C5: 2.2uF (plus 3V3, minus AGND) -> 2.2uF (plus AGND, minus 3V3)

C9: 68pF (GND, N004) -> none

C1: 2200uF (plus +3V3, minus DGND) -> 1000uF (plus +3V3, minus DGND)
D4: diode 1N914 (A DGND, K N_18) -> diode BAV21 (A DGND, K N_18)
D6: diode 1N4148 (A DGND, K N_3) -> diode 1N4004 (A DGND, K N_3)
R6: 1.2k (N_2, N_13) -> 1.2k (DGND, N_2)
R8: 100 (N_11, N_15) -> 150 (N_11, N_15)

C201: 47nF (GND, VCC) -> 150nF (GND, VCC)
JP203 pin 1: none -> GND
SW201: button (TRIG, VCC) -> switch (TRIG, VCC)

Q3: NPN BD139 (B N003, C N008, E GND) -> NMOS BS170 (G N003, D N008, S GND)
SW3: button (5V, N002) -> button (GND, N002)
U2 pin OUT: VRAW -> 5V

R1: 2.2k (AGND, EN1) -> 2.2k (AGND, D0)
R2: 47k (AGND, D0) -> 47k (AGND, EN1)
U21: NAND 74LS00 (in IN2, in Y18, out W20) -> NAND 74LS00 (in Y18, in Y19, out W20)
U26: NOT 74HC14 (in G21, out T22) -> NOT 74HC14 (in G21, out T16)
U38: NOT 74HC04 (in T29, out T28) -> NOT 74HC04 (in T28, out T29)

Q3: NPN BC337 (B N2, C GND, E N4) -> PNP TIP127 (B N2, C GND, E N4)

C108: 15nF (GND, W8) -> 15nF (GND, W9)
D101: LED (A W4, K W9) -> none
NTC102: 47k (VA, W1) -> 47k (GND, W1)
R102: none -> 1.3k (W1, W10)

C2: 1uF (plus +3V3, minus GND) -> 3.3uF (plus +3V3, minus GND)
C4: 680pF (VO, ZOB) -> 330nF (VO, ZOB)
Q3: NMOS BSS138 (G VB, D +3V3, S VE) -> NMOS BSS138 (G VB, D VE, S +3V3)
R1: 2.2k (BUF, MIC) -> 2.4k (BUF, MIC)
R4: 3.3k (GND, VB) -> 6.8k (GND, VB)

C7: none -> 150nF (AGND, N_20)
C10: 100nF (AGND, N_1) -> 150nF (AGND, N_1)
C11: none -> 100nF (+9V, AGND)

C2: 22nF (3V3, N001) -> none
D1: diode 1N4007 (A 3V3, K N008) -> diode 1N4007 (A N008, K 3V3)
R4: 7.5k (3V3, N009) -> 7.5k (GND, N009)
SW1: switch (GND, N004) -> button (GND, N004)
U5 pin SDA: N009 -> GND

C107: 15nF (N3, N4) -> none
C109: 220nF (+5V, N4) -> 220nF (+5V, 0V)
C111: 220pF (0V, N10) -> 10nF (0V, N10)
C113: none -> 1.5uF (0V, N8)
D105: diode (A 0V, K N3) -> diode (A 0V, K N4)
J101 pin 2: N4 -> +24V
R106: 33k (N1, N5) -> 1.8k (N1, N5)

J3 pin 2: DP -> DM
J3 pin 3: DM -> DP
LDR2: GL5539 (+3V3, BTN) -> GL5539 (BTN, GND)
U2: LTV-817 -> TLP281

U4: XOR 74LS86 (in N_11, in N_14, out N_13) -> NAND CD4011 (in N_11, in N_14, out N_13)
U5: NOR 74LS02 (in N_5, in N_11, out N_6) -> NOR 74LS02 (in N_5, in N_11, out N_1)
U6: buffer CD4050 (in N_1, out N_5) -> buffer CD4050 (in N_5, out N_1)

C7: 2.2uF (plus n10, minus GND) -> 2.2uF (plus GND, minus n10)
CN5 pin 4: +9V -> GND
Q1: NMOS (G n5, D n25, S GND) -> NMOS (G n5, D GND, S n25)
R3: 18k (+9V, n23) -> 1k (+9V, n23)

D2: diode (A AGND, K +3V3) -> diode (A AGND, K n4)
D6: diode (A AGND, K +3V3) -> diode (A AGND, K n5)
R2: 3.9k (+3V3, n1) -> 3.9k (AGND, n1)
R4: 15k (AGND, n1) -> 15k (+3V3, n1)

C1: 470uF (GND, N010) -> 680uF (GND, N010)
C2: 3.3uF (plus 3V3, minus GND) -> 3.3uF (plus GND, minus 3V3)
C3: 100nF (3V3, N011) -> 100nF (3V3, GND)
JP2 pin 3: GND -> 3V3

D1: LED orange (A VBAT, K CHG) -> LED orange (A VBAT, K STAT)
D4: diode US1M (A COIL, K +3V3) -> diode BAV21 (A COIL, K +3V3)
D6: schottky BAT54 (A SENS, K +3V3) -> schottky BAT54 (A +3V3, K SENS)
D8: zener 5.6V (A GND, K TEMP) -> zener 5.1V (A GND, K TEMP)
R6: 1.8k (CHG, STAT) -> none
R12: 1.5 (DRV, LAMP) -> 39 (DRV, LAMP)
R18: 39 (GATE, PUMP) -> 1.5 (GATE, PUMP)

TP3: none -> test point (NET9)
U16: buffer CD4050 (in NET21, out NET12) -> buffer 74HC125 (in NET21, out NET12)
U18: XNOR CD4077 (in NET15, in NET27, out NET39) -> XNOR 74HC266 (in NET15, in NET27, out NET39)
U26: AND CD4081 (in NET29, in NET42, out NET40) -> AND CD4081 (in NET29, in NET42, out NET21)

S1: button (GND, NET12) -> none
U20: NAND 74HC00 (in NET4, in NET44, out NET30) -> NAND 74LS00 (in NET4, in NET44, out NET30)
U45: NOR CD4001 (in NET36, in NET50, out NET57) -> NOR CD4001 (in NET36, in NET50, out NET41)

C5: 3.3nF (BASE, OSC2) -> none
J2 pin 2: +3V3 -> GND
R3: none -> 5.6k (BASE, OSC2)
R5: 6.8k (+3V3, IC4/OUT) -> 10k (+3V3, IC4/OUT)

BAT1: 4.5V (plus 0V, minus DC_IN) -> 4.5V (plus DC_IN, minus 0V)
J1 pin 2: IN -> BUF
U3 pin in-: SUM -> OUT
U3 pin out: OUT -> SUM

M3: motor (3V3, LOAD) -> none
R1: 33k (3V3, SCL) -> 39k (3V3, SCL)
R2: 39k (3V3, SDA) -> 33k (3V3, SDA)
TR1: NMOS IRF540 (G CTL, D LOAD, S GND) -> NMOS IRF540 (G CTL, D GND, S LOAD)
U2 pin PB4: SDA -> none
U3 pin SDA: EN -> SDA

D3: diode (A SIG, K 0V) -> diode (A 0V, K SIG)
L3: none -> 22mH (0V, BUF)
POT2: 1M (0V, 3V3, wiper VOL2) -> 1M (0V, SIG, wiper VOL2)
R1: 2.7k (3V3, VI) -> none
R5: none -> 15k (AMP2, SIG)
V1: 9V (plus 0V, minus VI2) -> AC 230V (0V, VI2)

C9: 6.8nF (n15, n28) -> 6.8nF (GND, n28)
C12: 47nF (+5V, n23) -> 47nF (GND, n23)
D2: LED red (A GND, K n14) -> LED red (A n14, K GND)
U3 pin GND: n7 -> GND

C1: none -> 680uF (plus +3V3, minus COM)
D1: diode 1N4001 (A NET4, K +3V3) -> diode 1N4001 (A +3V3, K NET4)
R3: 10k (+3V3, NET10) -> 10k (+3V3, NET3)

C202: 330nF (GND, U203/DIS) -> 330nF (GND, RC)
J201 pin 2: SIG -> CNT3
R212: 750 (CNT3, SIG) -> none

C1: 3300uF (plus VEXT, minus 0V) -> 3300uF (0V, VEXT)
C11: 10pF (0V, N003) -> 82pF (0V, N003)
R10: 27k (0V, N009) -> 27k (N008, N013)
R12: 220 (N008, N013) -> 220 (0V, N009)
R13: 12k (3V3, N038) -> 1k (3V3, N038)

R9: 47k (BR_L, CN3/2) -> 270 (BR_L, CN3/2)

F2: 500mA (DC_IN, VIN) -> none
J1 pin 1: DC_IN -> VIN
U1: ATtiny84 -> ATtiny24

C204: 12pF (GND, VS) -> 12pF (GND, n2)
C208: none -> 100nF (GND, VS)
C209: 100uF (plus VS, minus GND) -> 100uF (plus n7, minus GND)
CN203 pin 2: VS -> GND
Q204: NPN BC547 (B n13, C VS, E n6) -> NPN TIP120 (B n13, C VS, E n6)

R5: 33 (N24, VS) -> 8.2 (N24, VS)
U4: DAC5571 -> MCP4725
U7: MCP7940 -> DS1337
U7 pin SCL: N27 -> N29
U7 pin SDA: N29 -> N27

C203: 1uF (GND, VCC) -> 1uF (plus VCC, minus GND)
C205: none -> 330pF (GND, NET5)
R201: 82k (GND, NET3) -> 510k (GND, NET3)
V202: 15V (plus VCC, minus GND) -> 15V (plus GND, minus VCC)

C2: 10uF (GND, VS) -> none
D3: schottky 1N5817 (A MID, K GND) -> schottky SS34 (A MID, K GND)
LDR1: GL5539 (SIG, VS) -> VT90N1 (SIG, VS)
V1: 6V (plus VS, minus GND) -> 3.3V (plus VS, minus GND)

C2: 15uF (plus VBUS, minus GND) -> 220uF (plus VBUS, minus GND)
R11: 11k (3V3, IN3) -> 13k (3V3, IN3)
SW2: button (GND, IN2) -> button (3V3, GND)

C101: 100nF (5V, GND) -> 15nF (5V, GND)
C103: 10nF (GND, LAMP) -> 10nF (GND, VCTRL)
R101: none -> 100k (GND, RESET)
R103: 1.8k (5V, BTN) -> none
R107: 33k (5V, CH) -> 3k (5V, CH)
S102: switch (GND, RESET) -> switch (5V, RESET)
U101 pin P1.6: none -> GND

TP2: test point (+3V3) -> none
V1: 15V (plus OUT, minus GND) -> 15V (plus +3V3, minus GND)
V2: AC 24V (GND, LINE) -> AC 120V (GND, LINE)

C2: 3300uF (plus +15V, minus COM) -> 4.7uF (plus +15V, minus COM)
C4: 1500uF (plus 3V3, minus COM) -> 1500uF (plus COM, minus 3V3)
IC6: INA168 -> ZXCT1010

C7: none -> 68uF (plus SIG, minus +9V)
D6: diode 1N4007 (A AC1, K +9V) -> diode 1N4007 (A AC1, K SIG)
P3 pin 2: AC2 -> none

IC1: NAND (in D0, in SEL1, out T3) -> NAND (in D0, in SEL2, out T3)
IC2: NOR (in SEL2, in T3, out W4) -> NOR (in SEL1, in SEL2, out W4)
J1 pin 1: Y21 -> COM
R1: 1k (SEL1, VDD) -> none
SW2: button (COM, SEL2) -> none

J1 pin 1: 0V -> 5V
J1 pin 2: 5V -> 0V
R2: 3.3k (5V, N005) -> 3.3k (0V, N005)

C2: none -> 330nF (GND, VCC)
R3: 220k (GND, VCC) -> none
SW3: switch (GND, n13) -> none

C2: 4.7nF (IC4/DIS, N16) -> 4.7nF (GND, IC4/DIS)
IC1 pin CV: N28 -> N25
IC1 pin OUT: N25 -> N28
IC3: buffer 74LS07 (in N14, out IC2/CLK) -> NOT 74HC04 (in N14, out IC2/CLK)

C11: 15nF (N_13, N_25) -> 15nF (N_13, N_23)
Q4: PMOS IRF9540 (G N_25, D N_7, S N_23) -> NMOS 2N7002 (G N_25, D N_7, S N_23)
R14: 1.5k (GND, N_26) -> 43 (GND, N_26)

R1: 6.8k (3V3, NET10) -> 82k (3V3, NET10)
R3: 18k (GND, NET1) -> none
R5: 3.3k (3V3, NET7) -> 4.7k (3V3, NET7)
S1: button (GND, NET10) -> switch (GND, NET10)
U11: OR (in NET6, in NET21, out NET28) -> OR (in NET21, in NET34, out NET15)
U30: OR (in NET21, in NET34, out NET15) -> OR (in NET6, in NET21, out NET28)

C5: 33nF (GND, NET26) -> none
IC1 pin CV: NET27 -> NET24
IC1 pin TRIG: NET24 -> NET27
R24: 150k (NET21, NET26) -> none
================================
§ Exercise goal: Everything from the first line of the data through the line holding "R102: none -> 1.3k (W1, W10)" should be output exactly, and no other lines.

§ Solution for this exercise:
C5: 2.2uF (plus 3V3, minus AGND) -> 2.2uF (plus AGND, minus 3V3)

C9: 68pF (GND, N004) -> none

C1: 2200uF (plus +3V3, minus DGND) -> 1000uF (plus +3V3, minus DGND)
D4: diode 1N914 (A DGND, K N_18) -> diode BAV21 (A DGND, K N_18)
D6: diode 1N4148 (A DGND, K N_3) -> diode 1N4004 (A DGND, K N_3)
R6: 1.2k (N_2, N_13) -> 1.2k (DGND, N_2)
R8: 100 (N_11, N_15) -> 150 (N_11, N_15)

C201: 47nF (GND, VCC) -> 150nF (GND, VCC)
JP203 pin 1: none -> GND
SW201: button (TRIG, VCC) -> switch (TRIG, VCC)

Q3: NPN BD139 (B N003, C N008, E GND) -> NMOS BS170 (G N003, D N008, S GND)
SW3: button (5V, N002) -> button (GND, N002)
U2 pin OUT: VRAW -> 5V

R1: 2.2k (AGND, EN1) -> 2.2k (AGND, D0)
R2: 47k (AGND, D0) -> 47k (AGND, EN1)
U21: NAND 74LS00 (in IN2, in Y18, out W20) -> NAND 74LS00 (in Y18, in Y19, out W20)
U26: NOT 74HC14 (in G21, out T22) -> NOT 74HC14 (in G21, out T16)
U38: NOT 74HC04 (in T29, out T28) -> NOT 74HC04 (in T28, out T29)

Q3: NPN BC337 (B N2, C GND, E N4) -> PNP TIP127 (B N2, C GND, E N4)

C108: 15nF (GND, W8) -> 15nF (GND, W9)
D101: LED (A W4, K W9) -> none
NTC102: 47k (VA, W1) -> 47k (GND, W1)
R102: none -> 1.3k (W1, W10)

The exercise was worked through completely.